#### Information given ####

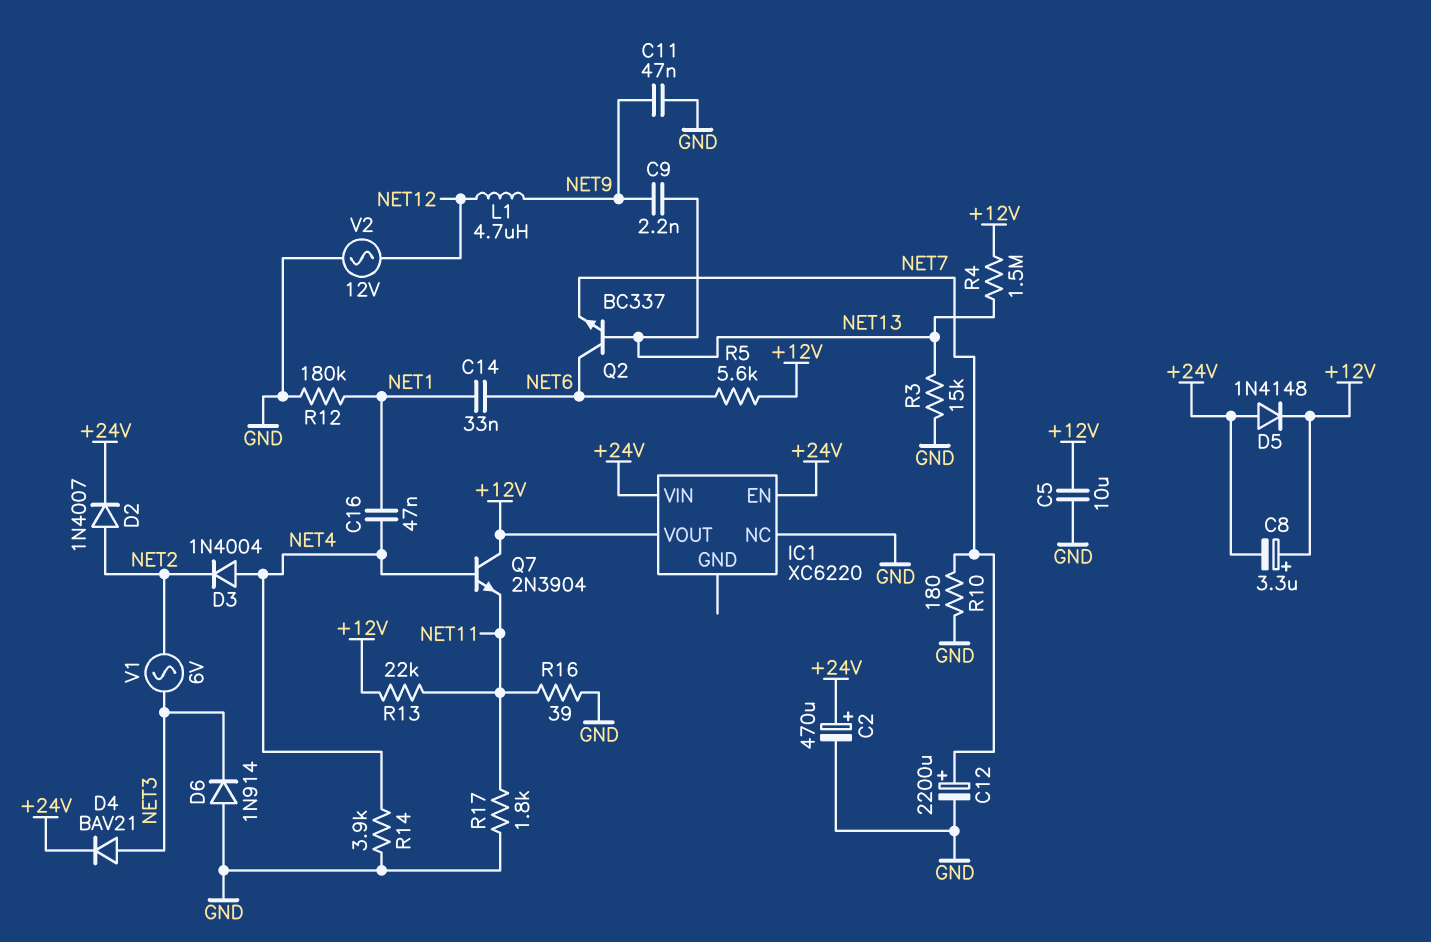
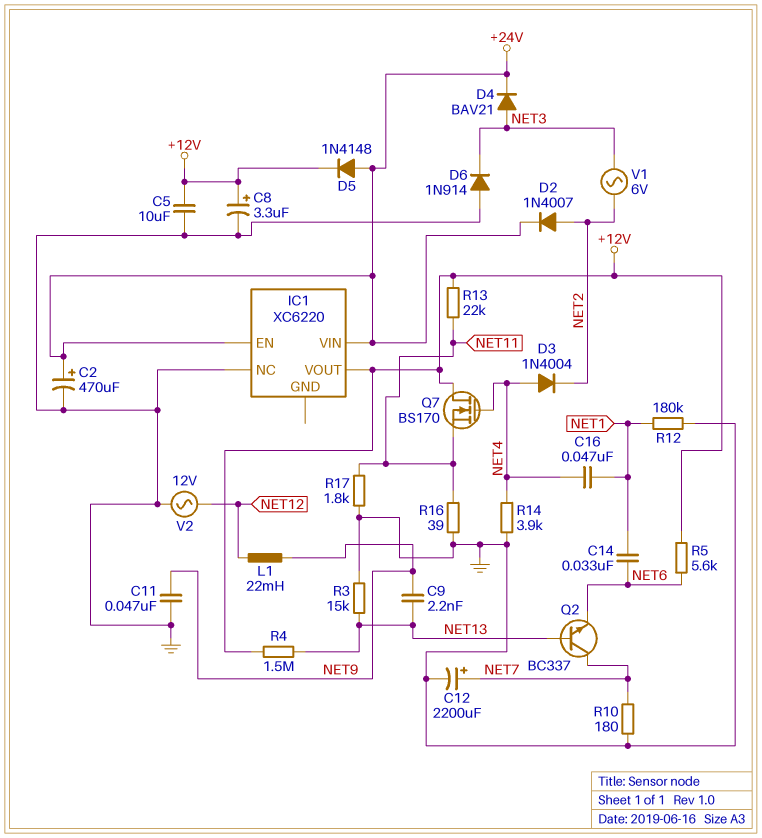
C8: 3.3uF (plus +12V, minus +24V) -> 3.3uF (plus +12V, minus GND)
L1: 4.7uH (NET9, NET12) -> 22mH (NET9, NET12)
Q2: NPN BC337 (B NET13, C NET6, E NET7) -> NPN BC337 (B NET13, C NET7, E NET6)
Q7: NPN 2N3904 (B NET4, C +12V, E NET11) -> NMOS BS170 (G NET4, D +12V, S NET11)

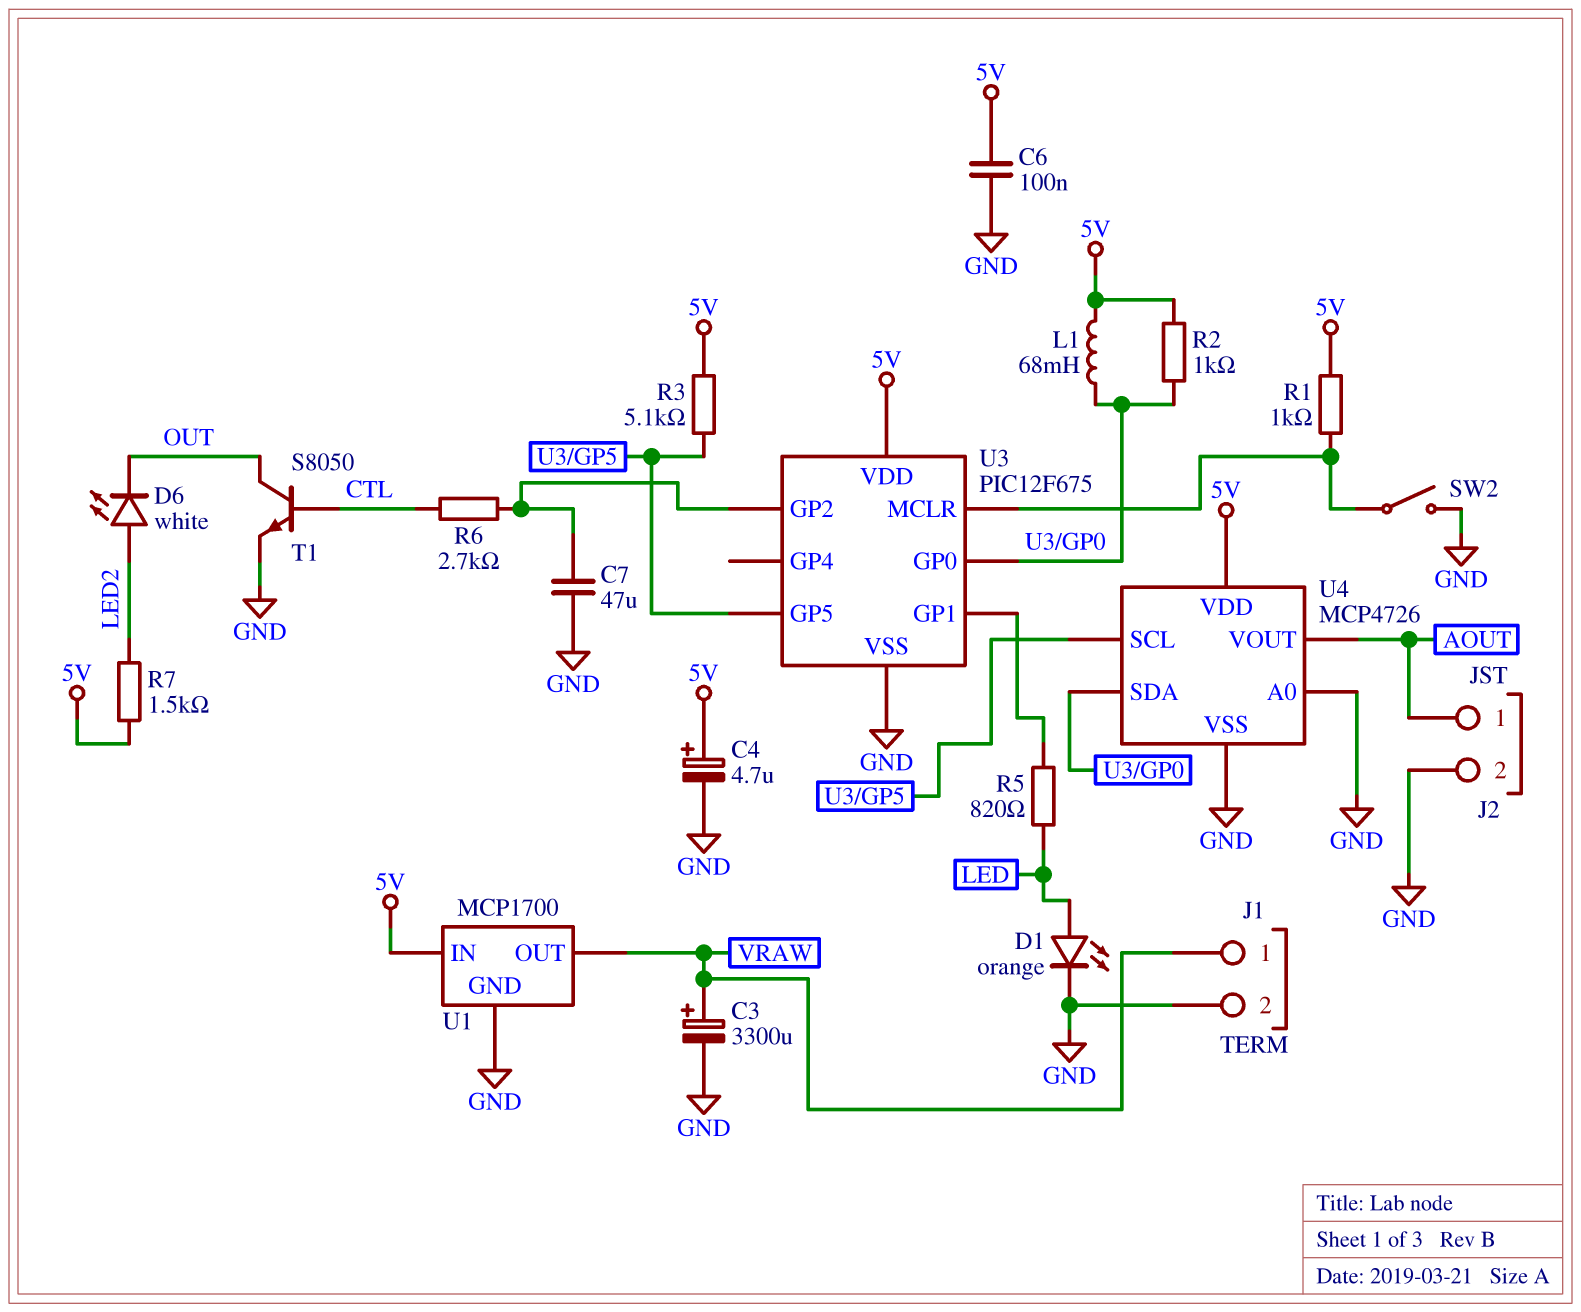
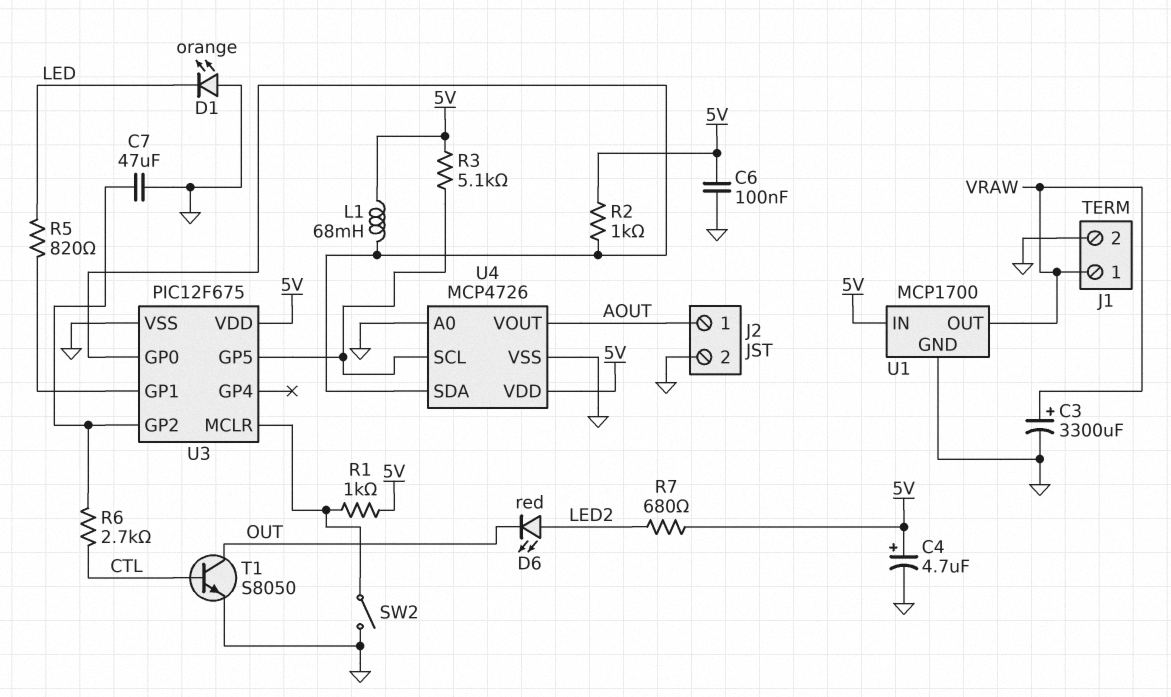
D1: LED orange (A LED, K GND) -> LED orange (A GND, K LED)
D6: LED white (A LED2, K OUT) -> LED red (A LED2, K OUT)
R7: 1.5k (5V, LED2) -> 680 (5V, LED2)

####
#### Information given ####

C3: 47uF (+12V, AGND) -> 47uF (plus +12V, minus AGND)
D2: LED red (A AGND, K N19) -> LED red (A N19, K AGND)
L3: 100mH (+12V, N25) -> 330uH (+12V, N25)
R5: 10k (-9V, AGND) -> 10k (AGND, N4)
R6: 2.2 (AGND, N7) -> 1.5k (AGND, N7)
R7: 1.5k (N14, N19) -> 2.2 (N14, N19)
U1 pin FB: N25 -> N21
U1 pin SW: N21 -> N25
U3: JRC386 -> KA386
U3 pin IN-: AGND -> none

####

Where a line above holds the string "AGND", show that line.

* **Solution to the problem**:
C3: 47uF (+12V, AGND) -> 47uF (plus +12V, minus AGND)
D2: LED red (A AGND, K N19) -> LED red (A N19, K AGND)
R5: 10k (-9V, AGND) -> 10k (AGND, N4)
R6: 2.2 (AGND, N7) -> 1.5k (AGND, N7)
U3 pin IN-: AGND -> none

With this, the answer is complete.